(Edit tracking data)
↓

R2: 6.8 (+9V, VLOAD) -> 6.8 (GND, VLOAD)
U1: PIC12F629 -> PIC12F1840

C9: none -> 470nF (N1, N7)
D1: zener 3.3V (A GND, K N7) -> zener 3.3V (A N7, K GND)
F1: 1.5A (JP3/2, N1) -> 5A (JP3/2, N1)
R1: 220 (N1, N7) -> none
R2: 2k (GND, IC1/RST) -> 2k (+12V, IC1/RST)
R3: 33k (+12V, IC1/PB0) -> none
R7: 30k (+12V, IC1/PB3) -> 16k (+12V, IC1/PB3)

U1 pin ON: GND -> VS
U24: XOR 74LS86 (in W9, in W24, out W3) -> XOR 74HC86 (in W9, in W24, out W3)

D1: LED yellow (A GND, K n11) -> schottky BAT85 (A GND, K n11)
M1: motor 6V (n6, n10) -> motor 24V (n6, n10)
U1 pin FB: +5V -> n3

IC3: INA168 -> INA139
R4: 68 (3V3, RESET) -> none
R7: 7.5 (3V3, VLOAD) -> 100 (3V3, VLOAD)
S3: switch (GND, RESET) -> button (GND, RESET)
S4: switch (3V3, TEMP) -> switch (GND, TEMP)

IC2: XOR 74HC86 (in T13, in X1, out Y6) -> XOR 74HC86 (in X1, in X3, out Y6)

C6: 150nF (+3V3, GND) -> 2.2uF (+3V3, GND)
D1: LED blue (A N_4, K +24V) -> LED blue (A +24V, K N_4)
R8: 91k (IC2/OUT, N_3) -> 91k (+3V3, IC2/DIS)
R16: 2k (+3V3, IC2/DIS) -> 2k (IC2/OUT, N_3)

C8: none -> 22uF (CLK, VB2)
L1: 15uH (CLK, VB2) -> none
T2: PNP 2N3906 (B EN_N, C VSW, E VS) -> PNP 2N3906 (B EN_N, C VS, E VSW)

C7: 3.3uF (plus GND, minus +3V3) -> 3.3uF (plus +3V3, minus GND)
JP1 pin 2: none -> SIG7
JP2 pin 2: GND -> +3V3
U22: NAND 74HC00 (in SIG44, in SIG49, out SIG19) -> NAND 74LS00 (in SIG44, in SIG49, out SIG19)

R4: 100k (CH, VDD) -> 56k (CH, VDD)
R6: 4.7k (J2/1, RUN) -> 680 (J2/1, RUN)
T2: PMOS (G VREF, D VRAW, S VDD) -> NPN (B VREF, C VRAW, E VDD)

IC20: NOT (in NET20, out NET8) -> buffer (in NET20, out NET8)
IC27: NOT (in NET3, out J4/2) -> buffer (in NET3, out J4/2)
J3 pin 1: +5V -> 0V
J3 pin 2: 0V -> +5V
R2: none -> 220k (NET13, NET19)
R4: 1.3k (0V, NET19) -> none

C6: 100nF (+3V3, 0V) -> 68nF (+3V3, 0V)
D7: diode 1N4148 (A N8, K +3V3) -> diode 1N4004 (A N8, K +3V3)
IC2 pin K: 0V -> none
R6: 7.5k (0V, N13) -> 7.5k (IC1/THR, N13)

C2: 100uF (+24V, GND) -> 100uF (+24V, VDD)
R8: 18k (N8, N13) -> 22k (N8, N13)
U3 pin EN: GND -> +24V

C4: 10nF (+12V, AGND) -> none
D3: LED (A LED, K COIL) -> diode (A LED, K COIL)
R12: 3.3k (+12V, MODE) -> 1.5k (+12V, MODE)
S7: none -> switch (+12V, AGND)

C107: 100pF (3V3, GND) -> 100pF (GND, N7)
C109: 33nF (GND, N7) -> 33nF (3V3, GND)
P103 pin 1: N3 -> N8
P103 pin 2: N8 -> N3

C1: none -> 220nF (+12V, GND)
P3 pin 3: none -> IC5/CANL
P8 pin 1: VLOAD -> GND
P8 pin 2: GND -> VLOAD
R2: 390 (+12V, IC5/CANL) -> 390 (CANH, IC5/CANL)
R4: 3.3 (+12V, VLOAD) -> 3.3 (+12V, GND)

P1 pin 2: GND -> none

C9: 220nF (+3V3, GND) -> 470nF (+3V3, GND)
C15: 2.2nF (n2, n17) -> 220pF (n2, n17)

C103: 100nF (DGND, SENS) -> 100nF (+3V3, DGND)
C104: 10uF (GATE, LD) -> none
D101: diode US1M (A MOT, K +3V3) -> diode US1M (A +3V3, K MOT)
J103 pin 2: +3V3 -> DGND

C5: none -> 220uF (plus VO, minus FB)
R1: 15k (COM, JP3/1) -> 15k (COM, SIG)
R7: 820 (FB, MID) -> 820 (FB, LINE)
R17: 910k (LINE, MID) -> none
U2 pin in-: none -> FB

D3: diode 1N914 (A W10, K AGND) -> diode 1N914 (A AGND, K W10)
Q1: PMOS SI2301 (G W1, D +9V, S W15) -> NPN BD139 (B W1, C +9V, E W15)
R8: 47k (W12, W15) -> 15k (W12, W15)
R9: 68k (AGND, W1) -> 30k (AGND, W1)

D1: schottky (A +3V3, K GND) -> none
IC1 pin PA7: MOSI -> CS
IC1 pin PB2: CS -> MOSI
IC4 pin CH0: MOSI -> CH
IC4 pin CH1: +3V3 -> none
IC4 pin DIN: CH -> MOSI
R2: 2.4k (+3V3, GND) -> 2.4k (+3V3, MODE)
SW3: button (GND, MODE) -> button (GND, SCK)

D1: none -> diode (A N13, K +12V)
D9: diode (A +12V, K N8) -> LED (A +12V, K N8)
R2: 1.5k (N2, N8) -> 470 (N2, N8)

↑

#### What you should do
Your answer must be the records themselves, output again exactly.

#### Exercise solution
R2: 6.8 (+9V, VLOAD) -> 6.8 (GND, VLOAD)
U1: PIC12F629 -> PIC12F1840

C9: none -> 470nF (N1, N7)
D1: zener 3.3V (A GND, K N7) -> zener 3.3V (A N7, K GND)
F1: 1.5A (JP3/2, N1) -> 5A (JP3/2, N1)
R1: 220 (N1, N7) -> none
R2: 2k (GND, IC1/RST) -> 2k (+12V, IC1/RST)
R3: 33k (+12V, IC1/PB0) -> none
R7: 30k (+12V, IC1/PB3) -> 16k (+12V, IC1/PB3)

U1 pin ON: GND -> VS
U24: XOR 74LS86 (in W9, in W24, out W3) -> XOR 74HC86 (in W9, in W24, out W3)

D1: LED yellow (A GND, K n11) -> schottky BAT85 (A GND, K n11)
M1: motor 6V (n6, n10) -> motor 24V (n6, n10)
U1 pin FB: +5V -> n3

IC3: INA168 -> INA139
R4: 68 (3V3, RESET) -> none
R7: 7.5 (3V3, VLOAD) -> 100 (3V3, VLOAD)
S3: switch (GND, RESET) -> button (GND, RESET)
S4: switch (3V3, TEMP) -> switch (GND, TEMP)

IC2: XOR 74HC86 (in T13, in X1, out Y6) -> XOR 74HC86 (in X1, in X3, out Y6)

C6: 150nF (+3V3, GND) -> 2.2uF (+3V3, GND)
D1: LED blue (A N_4, K +24V) -> LED blue (A +24V, K N_4)
R8: 91k (IC2/OUT, N_3) -> 91k (+3V3, IC2/DIS)
R16: 2k (+3V3, IC2/DIS) -> 2k (IC2/OUT, N_3)

C8: none -> 22uF (CLK, VB2)
L1: 15uH (CLK, VB2) -> none
T2: PNP 2N3906 (B EN_N, C VSW, E VS) -> PNP 2N3906 (B EN_N, C VS, E VSW)

C7: 3.3uF (plus GND, minus +3V3) -> 3.3uF (plus +3V3, minus GND)
JP1 pin 2: none -> SIG7
JP2 pin 2: GND -> +3V3
U22: NAND 74HC00 (in SIG44, in SIG49, out SIG19) -> NAND 74LS00 (in SIG44, in SIG49, out SIG19)

R4: 100k (CH, VDD) -> 56k (CH, VDD)
R6: 4.7k (J2/1, RUN) -> 680 (J2/1, RUN)
T2: PMOS (G VREF, D VRAW, S VDD) -> NPN (B VREF, C VRAW, E VDD)

IC20: NOT (in NET20, out NET8) -> buffer (in NET20, out NET8)
IC27: NOT (in NET3, out J4/2) -> buffer (in NET3, out J4/2)
J3 pin 1: +5V -> 0V
J3 pin 2: 0V -> +5V
R2: none -> 220k (NET13, NET19)
R4: 1.3k (0V, NET19) -> none

C6: 100nF (+3V3, 0V) -> 68nF (+3V3, 0V)
D7: diode 1N4148 (A N8, K +3V3) -> diode 1N4004 (A N8, K +3V3)
IC2 pin K: 0V -> none
R6: 7.5k (0V, N13) -> 7.5k (IC1/THR, N13)

C2: 100uF (+24V, GND) -> 100uF (+24V, VDD)
R8: 18k (N8, N13) -> 22k (N8, N13)
U3 pin EN: GND -> +24V

C4: 10nF (+12V, AGND) -> none
D3: LED (A LED, K COIL) -> diode (A LED, K COIL)
R12: 3.3k (+12V, MODE) -> 1.5k (+12V, MODE)
S7: none -> switch (+12V, AGND)

C107: 100pF (3V3, GND) -> 100pF (GND, N7)
C109: 33nF (GND, N7) -> 33nF (3V3, GND)
P103 pin 1: N3 -> N8
P103 pin 2: N8 -> N3

C1: none -> 220nF (+12V, GND)
P3 pin 3: none -> IC5/CANL
P8 pin 1: VLOAD -> GND
P8 pin 2: GND -> VLOAD
R2: 390 (+12V, IC5/CANL) -> 390 (CANH, IC5/CANL)
R4: 3.3 (+12V, VLOAD) -> 3.3 (+12V, GND)

P1 pin 2: GND -> none

C9: 220nF (+3V3, GND) -> 470nF (+3V3, GND)
C15: 2.2nF (n2, n17) -> 220pF (n2, n17)

C103: 100nF (DGND, SENS) -> 100nF (+3V3, DGND)
C104: 10uF (GATE, LD) -> none
D101: diode US1M (A MOT, K +3V3) -> diode US1M (A +3V3, K MOT)
J103 pin 2: +3V3 -> DGND

C5: none -> 220uF (plus VO, minus FB)
R1: 15k (COM, JP3/1) -> 15k (COM, SIG)
R7: 820 (FB, MID) -> 820 (FB, LINE)
R17: 910k (LINE, MID) -> none
U2 pin in-: none -> FB

D3: diode 1N914 (A W10, K AGND) -> diode 1N914 (A AGND, K W10)
Q1: PMOS SI2301 (G W1, D +9V, S W15) -> NPN BD139 (B W1, C +9V, E W15)
R8: 47k (W12, W15) -> 15k (W12, W15)
R9: 68k (AGND, W1) -> 30k (AGND, W1)

D1: schottky (A +3V3, K GND) -> none
IC1 pin PA7: MOSI -> CS
IC1 pin PB2: CS -> MOSI
IC4 pin CH0: MOSI -> CH
IC4 pin CH1: +3V3 -> none
IC4 pin DIN: CH -> MOSI
R2: 2.4k (+3V3, GND) -> 2.4k (+3V3, MODE)
SW3: button (GND, MODE) -> button (GND, SCK)

D1: none -> diode (A N13, K +12V)
D9: diode (A +12V, K N8) -> LED (A +12V, K N8)
R2: 1.5k (N2, N8) -> 470 (N2, N8)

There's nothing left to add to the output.